#### EXERCISE TASK
Copy all the rows below word for word, leaving out the pictures.

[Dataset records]
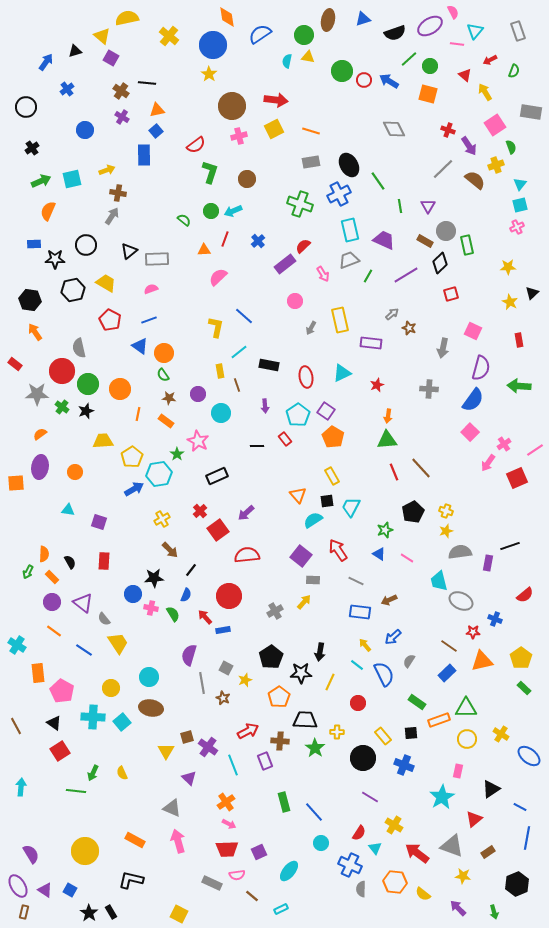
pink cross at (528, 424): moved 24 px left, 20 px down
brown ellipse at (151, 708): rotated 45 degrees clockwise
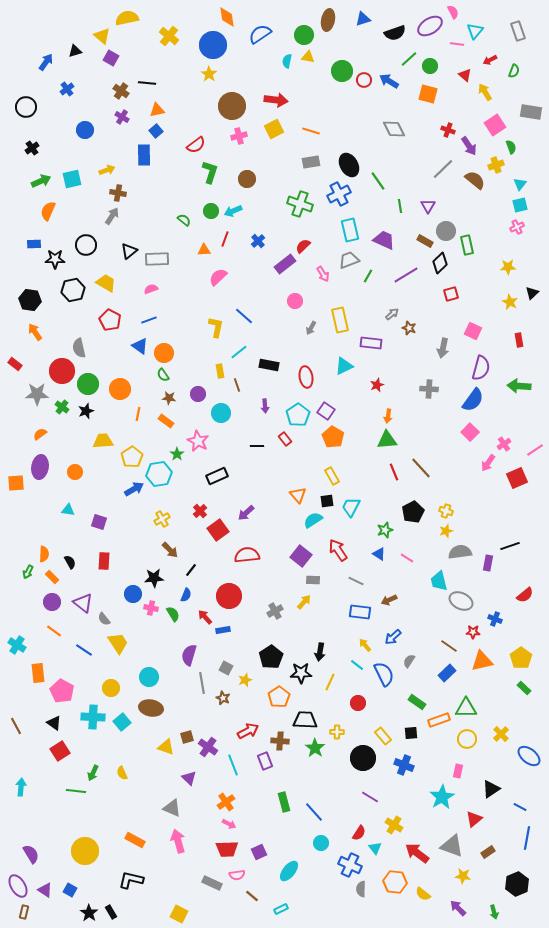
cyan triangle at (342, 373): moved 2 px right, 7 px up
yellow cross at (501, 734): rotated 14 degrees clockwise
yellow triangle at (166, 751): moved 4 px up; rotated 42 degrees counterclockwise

#### ANSWER TO THE TASK
pink cross at (528, 424): moved 24 px left, 20 px down
brown ellipse at (151, 708): rotated 45 degrees clockwise
cyan triangle at (342, 373): moved 2 px right, 7 px up
yellow cross at (501, 734): rotated 14 degrees clockwise
yellow triangle at (166, 751): moved 4 px up; rotated 42 degrees counterclockwise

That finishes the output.